- [RECORD EXCERPTS]:
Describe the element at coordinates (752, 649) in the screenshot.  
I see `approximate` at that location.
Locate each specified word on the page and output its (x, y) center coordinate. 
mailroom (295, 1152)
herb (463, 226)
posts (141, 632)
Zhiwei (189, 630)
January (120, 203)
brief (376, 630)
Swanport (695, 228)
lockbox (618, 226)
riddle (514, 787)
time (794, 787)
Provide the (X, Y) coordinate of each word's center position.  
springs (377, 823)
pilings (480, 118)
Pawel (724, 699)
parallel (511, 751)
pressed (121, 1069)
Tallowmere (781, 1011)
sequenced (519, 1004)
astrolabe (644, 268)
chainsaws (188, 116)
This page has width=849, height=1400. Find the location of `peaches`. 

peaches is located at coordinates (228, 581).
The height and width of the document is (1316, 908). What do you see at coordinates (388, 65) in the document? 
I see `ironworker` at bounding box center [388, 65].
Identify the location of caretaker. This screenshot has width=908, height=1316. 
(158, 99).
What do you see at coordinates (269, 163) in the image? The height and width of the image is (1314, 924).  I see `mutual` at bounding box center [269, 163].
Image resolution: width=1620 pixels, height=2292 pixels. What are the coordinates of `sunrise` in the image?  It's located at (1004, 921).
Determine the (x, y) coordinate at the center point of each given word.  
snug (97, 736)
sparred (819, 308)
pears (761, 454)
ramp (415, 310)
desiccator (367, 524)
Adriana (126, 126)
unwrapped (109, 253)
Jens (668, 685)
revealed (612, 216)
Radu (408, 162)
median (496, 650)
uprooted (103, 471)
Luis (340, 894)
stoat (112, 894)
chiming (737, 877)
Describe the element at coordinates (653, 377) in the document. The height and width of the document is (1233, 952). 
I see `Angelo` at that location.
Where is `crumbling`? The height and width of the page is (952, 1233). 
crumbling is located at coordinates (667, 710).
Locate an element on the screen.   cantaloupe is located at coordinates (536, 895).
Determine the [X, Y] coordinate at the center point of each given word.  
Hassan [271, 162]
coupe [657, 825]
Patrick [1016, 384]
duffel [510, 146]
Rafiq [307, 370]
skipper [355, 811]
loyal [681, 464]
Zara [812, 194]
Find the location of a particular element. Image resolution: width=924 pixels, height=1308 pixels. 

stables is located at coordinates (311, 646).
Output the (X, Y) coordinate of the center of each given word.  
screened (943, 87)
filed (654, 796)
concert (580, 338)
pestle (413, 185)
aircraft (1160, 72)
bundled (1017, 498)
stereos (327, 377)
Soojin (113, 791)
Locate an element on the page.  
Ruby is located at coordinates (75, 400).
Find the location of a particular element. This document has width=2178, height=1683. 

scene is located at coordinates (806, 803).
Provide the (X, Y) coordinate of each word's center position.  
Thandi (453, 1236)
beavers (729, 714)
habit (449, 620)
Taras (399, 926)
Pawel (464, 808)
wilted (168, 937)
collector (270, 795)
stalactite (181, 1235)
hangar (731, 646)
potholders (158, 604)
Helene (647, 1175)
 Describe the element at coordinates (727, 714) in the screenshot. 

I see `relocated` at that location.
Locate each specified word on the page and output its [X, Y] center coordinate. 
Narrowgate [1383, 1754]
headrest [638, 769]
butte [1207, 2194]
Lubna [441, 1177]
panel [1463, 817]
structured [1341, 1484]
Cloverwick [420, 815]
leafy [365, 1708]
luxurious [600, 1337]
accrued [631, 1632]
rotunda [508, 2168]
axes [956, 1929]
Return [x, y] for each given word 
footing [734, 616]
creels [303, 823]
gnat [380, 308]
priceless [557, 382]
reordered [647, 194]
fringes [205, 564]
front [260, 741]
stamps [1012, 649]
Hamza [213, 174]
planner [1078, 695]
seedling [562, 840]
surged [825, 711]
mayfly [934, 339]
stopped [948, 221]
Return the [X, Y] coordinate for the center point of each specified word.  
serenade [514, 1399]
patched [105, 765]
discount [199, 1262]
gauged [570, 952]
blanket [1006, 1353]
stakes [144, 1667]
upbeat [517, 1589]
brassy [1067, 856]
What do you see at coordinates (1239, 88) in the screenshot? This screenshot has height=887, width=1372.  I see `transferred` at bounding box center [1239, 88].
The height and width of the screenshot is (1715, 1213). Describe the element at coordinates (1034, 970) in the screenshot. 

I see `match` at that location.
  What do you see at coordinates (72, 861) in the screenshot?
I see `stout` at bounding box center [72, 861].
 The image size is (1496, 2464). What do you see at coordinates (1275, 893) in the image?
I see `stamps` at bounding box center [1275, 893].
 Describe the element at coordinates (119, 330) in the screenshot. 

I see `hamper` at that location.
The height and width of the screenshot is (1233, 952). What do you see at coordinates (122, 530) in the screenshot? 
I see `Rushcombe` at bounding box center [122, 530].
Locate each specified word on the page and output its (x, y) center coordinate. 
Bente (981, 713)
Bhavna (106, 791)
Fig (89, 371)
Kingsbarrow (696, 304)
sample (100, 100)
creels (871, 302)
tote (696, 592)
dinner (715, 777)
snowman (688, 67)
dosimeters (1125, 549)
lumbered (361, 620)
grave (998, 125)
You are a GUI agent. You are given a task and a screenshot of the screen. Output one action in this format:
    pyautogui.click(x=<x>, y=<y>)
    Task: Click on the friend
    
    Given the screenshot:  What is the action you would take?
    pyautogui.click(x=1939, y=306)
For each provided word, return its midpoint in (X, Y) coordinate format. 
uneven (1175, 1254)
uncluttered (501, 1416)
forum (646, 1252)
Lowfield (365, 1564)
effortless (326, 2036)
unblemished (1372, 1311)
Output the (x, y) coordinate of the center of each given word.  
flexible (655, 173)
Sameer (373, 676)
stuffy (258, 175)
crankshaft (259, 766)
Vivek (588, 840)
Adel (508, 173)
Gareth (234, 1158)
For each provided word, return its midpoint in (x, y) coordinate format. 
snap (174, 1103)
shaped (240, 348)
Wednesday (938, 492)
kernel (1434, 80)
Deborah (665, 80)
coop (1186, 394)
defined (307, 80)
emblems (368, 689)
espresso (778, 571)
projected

- [STATED GOAL]: Put the rows above into a Markdown table with the columns Number and Row: give each nonblank row its own table line and leave out the blank ones.

- [EXPECTED OUTPUT]:
| Number | Row |
|---|---|
| 1 | Describe the element at coordinates (752, 649) in the screenshot.   |
| 2 | I see `approximate` at that location. |
| 3 | Locate each specified word on the page and output its (x, y) center coordinate.  |
| 4 | mailroom (295, 1152) |
| 5 | herb (463, 226) |
| 6 | posts (141, 632) |
| 7 | Zhiwei (189, 630) |
| 8 | January (120, 203) |
| 9 | brief (376, 630) |
| 10 | Swanport (695, 228) |
| 11 | lockbox (618, 226) |
| 12 | riddle (514, 787) |
| 13 | time (794, 787) |
| 14 | Provide the (X, Y) coordinate of each word's center position.   |
| 15 | springs (377, 823) |
| 16 | pilings (480, 118) |
| 17 | Pawel (724, 699) |
| 18 | parallel (511, 751) |
| 19 | pressed (121, 1069) |
| 20 | Tallowmere (781, 1011) |
| 21 | sequenced (519, 1004) |
| 22 | astrolabe (644, 268) |
| 23 | chainsaws (188, 116) |
| 24 | This page has width=849, height=1400. Find the location of `peaches`.  |
| 25 | peaches is located at coordinates (228, 581). |
| 26 | The height and width of the document is (1316, 908). What do you see at coordinates (388, 65) in the document?  |
| 27 | I see `ironworker` at bounding box center [388, 65]. |
| 28 | Identify the location of caretaker. This screenshot has width=908, height=1316.  |
| 29 | (158, 99). |
| 30 | What do you see at coordinates (269, 163) in the image? The height and width of the image is (1314, 924).  I see `mutual` at bounding box center [269, 163]. |
| 31 | Image resolution: width=1620 pixels, height=2292 pixels. What are the coordinates of `sunrise` in the image?  It's located at (1004, 921). |
| 32 | Determine the (x, y) coordinate at the center point of each given word.   |
| 33 | snug (97, 736) |
| 34 | sparred (819, 308) |
| 35 | pears (761, 454) |
| 36 | ramp (415, 310) |
| 37 | desiccator (367, 524) |
| 38 | Adriana (126, 126) |
| 39 | unwrapped (109, 253) |
| 40 | Jens (668, 685) |
| 41 | revealed (612, 216) |
| 42 | Radu (408, 162) |
| 43 | median (496, 650) |
| 44 | uprooted (103, 471) |
| 45 | Luis (340, 894) |
| 46 | stoat (112, 894) |
| 47 | chiming (737, 877) |
| 48 | Describe the element at coordinates (653, 377) in the document. The height and width of the document is (1233, 952).  |
| 49 | I see `Angelo` at that location. |
| 50 | Where is `crumbling`? The height and width of the page is (952, 1233).  |
| 51 | crumbling is located at coordinates (667, 710). |
| 52 | Locate an element on the screen.   cantaloupe is located at coordinates (536, 895). |
| 53 | Determine the [X, Y] coordinate at the center point of each given word.   |
| 54 | Hassan [271, 162] |
| 55 | coupe [657, 825] |
| 56 | Patrick [1016, 384] |
| 57 | duffel [510, 146] |
| 58 | Rafiq [307, 370] |
| 59 | skipper [355, 811] |
| 60 | loyal [681, 464] |
| 61 | Zara [812, 194] |
| 62 | Find the location of a particular element. Image resolution: width=924 pixels, height=1308 pixels.  |
| 63 | stables is located at coordinates (311, 646). |
| 64 | Output the (X, Y) coordinate of the center of each given word.   |
| 65 | screened (943, 87) |
| 66 | filed (654, 796) |
| 67 | concert (580, 338) |
| 68 | pestle (413, 185) |
| 69 | aircraft (1160, 72) |
| 70 | bundled (1017, 498) |
| 71 | stereos (327, 377) |
| 72 | Soojin (113, 791) |
| 73 | Locate an element on the page.   |
| 74 | Ruby is located at coordinates (75, 400). |
| 75 | Find the location of a particular element. This document has width=2178, height=1683.  |
| 76 | scene is located at coordinates (806, 803). |
| 77 | Provide the (X, Y) coordinate of each word's center position.   |
| 78 | Thandi (453, 1236) |
| 79 | beavers (729, 714) |
| 80 | habit (449, 620) |
| 81 | Taras (399, 926) |
| 82 | Pawel (464, 808) |
| 83 | wilted (168, 937) |
| 84 | collector (270, 795) |
| 85 | stalactite (181, 1235) |
| 86 | hangar (731, 646) |
| 87 | potholders (158, 604) |
| 88 | Helene (647, 1175) |
| 89 |  Describe the element at coordinates (727, 714) in the screenshot.  |
| 90 | I see `relocated` at that location. |
| 91 | Locate each specified word on the page and output its [X, Y] center coordinate.  |
| 92 | Narrowgate [1383, 1754] |
| 93 | headrest [638, 769] |
| 94 | butte [1207, 2194] |
| 95 | Lubna [441, 1177] |
| 96 | panel [1463, 817] |
| 97 | structured [1341, 1484] |
| 98 | Cloverwick [420, 815] |
| 99 | leafy [365, 1708] |
| 100 | luxurious [600, 1337] |
| 101 | accrued [631, 1632] |
| 102 | rotunda [508, 2168] |
| 103 | axes [956, 1929] |
| 104 | Return [x, y] for each given word  |
| 105 | footing [734, 616] |
| 106 | creels [303, 823] |
| 107 | gnat [380, 308] |
| 108 | priceless [557, 382] |
| 109 | reordered [647, 194] |
| 110 | fringes [205, 564] |
| 111 | front [260, 741] |
| 112 | stamps [1012, 649] |
| 113 | Hamza [213, 174] |
| 114 | planner [1078, 695] |
| 115 | seedling [562, 840] |
| 116 | surged [825, 711] |
| 117 | mayfly [934, 339] |
| 118 | stopped [948, 221] |
| 119 | Return the [X, Y] coordinate for the center point of each specified word.   |
| 120 | serenade [514, 1399] |
| 121 | patched [105, 765] |
| 122 | discount [199, 1262] |
| 123 | gauged [570, 952] |
| 124 | blanket [1006, 1353] |
| 125 | stakes [144, 1667] |
| 126 | upbeat [517, 1589] |
| 127 | brassy [1067, 856] |
| 128 | What do you see at coordinates (1239, 88) in the screenshot? This screenshot has height=887, width=1372.  I see `transferred` at bounding box center [1239, 88]. |
| 129 | The height and width of the screenshot is (1715, 1213). Describe the element at coordinates (1034, 970) in the screenshot.  |
| 130 | I see `match` at that location. |
| 131 |   What do you see at coordinates (72, 861) in the screenshot? |
| 132 | I see `stout` at bounding box center [72, 861]. |
| 133 |  The image size is (1496, 2464). What do you see at coordinates (1275, 893) in the image? |
| 134 | I see `stamps` at bounding box center [1275, 893]. |
| 135 |  Describe the element at coordinates (119, 330) in the screenshot.  |
| 136 | I see `hamper` at that location. |
| 137 | The height and width of the screenshot is (1233, 952). What do you see at coordinates (122, 530) in the screenshot?  |
| 138 | I see `Rushcombe` at bounding box center [122, 530]. |
| 139 | Locate each specified word on the page and output its (x, y) center coordinate.  |
| 140 | Bente (981, 713) |
| 141 | Bhavna (106, 791) |
| 142 | Fig (89, 371) |
| 143 | Kingsbarrow (696, 304) |
| 144 | sample (100, 100) |
| 145 | creels (871, 302) |
| 146 | tote (696, 592) |
| 147 | dinner (715, 777) |
| 148 | snowman (688, 67) |
| 149 | dosimeters (1125, 549) |
| 150 | lumbered (361, 620) |
| 151 | grave (998, 125) |
| 152 | You are a GUI agent. You are given a task and a screenshot of the screen. Output one action in this format: |
| 153 |     pyautogui.click(x=<x>, y=<y>) |
| 154 |     Task: Click on the friend |
| 155 |     Given the screenshot:  What is the action you would take? |
| 156 |     pyautogui.click(x=1939, y=306) |
| 157 | For each provided word, return its midpoint in (X, Y) coordinate format.  |
| 158 | uneven (1175, 1254) |
| 159 | uncluttered (501, 1416) |
| 160 | forum (646, 1252) |
| 161 | Lowfield (365, 1564) |
| 162 | effortless (326, 2036) |
| 163 | unblemished (1372, 1311) |
| 164 | Output the (x, y) coordinate of the center of each given word.   |
| 165 | flexible (655, 173) |
| 166 | Sameer (373, 676) |
| 167 | stuffy (258, 175) |
| 168 | crankshaft (259, 766) |
| 169 | Vivek (588, 840) |
| 170 | Adel (508, 173) |
| 171 | Gareth (234, 1158) |
| 172 | For each provided word, return its midpoint in (x, y) coordinate format.  |
| 173 | snap (174, 1103) |
| 174 | shaped (240, 348) |
| 175 | Wednesday (938, 492) |
| 176 | kernel (1434, 80) |
| 177 | Deborah (665, 80) |
| 178 | coop (1186, 394) |
| 179 | defined (307, 80) |
| 180 | emblems (368, 689) |
| 181 | espresso (778, 571) |
| 182 | projected |